What to produce>
Go through the listing below and repeat it exactly, dropping the pictures.

:::

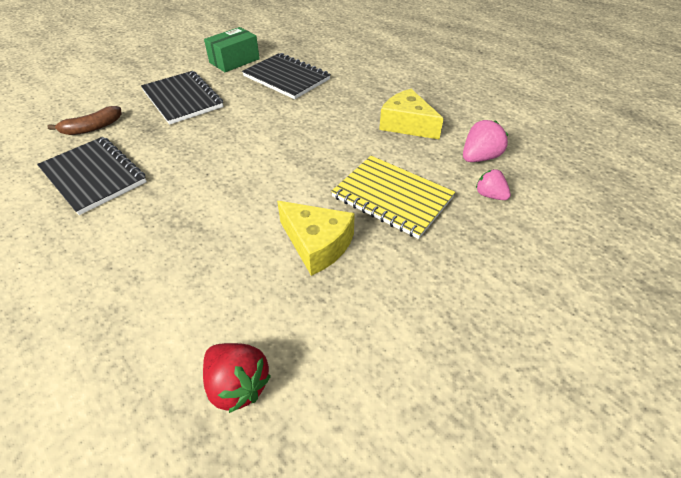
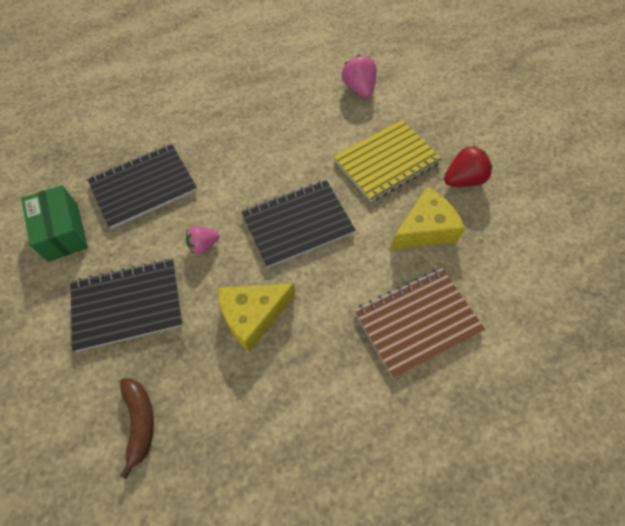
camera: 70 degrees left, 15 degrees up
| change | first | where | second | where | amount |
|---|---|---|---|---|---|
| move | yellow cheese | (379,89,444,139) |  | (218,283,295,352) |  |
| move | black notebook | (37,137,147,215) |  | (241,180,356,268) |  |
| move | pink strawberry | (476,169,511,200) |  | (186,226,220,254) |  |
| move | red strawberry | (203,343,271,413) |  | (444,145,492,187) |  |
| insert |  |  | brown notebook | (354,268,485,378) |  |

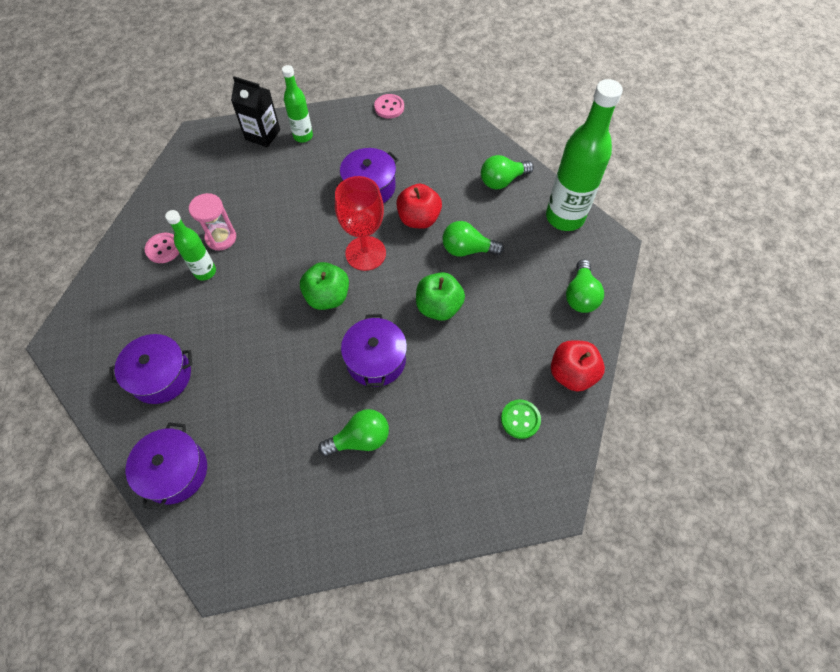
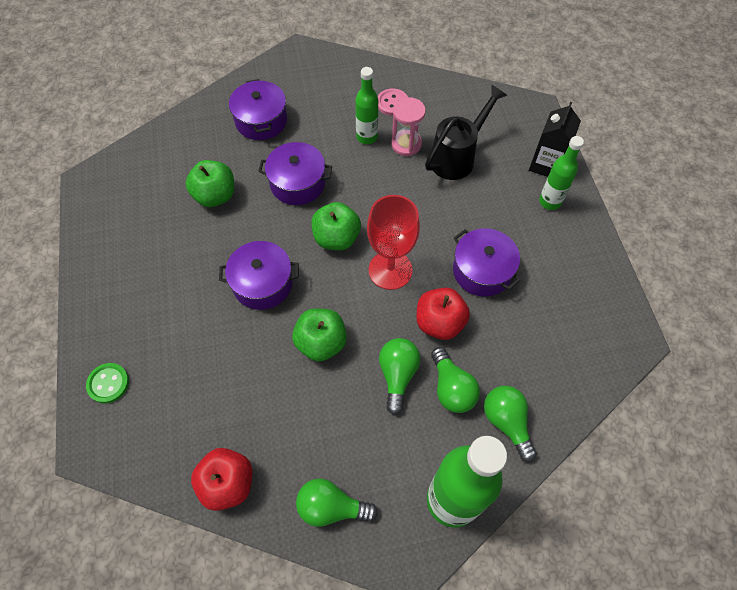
camera: 90 degrees right, 0 degrees up
| change | first | where | second | where | amount |
|---|---|---|---|---|---|
| delete | pink button | (374,94,404,118) |  |  |  |
| move | green button | (501,400,541,439) |  | (86,363,129,403) |  |
| move | green light bulb | (318,409,389,456) |  | (431,347,480,413) |  |
| move | purple pot | (126,422,207,510) |  | (258,142,332,205) |  |
| insert |  |  | black watering can | (425,84,507,180) |  |
| insert |  |  | green apple | (185,160,234,207) |  |

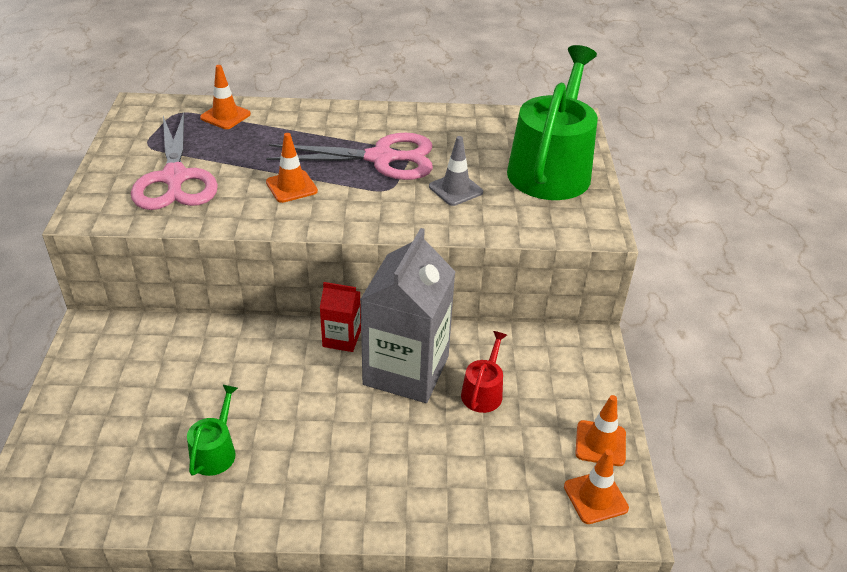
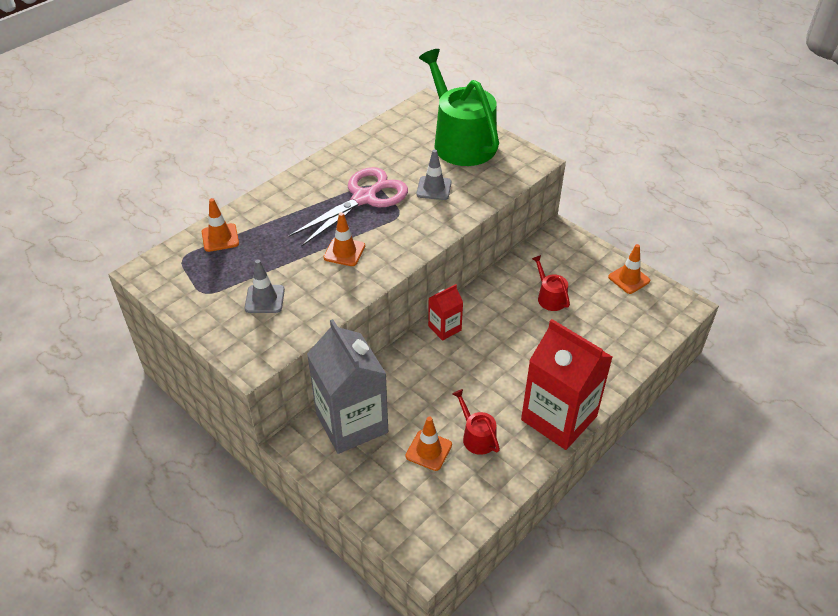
camera: 45 degrees left, 5 degrees up
| change | first | where | second | where | amount |
|---|---|---|---|---|---|
| replace | pink scissors | (131,113,218,210) | grey traffic cone | (245,259,285,313) |  |
| move | grey carton | (360,228,456,403) |  | (307,319,388,454) |  |
| recolor | green watering can | (187,385,238,476) | red watering can | (452,389,500,455) |  |
| move | orange traffic cone | (564,449,629,524) |  | (405,417,452,471) |  |
| insert |  |  | red carton | (521,319,613,450) |  |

:::

Response box>
camera: 70 degrees left, 15 degrees up
| change | first | where | second | where | amount |
|---|---|---|---|---|---|
| move | yellow cheese | (379,89,444,139) |  | (218,283,295,352) |  |
| move | black notebook | (37,137,147,215) |  | (241,180,356,268) |  |
| move | pink strawberry | (476,169,511,200) |  | (186,226,220,254) |  |
| move | red strawberry | (203,343,271,413) |  | (444,145,492,187) |  |
| insert |  |  | brown notebook | (354,268,485,378) |  |

camera: 90 degrees right, 0 degrees up
| change | first | where | second | where | amount |
|---|---|---|---|---|---|
| delete | pink button | (374,94,404,118) |  |  |  |
| move | green button | (501,400,541,439) |  | (86,363,129,403) |  |
| move | green light bulb | (318,409,389,456) |  | (431,347,480,413) |  |
| move | purple pot | (126,422,207,510) |  | (258,142,332,205) |  |
| insert |  |  | black watering can | (425,84,507,180) |  |
| insert |  |  | green apple | (185,160,234,207) |  |

camera: 45 degrees left, 5 degrees up
| change | first | where | second | where | amount |
|---|---|---|---|---|---|
| replace | pink scissors | (131,113,218,210) | grey traffic cone | (245,259,285,313) |  |
| move | grey carton | (360,228,456,403) |  | (307,319,388,454) |  |
| recolor | green watering can | (187,385,238,476) | red watering can | (452,389,500,455) |  |
| move | orange traffic cone | (564,449,629,524) |  | (405,417,452,471) |  |
| insert |  |  | red carton | (521,319,613,450) |  |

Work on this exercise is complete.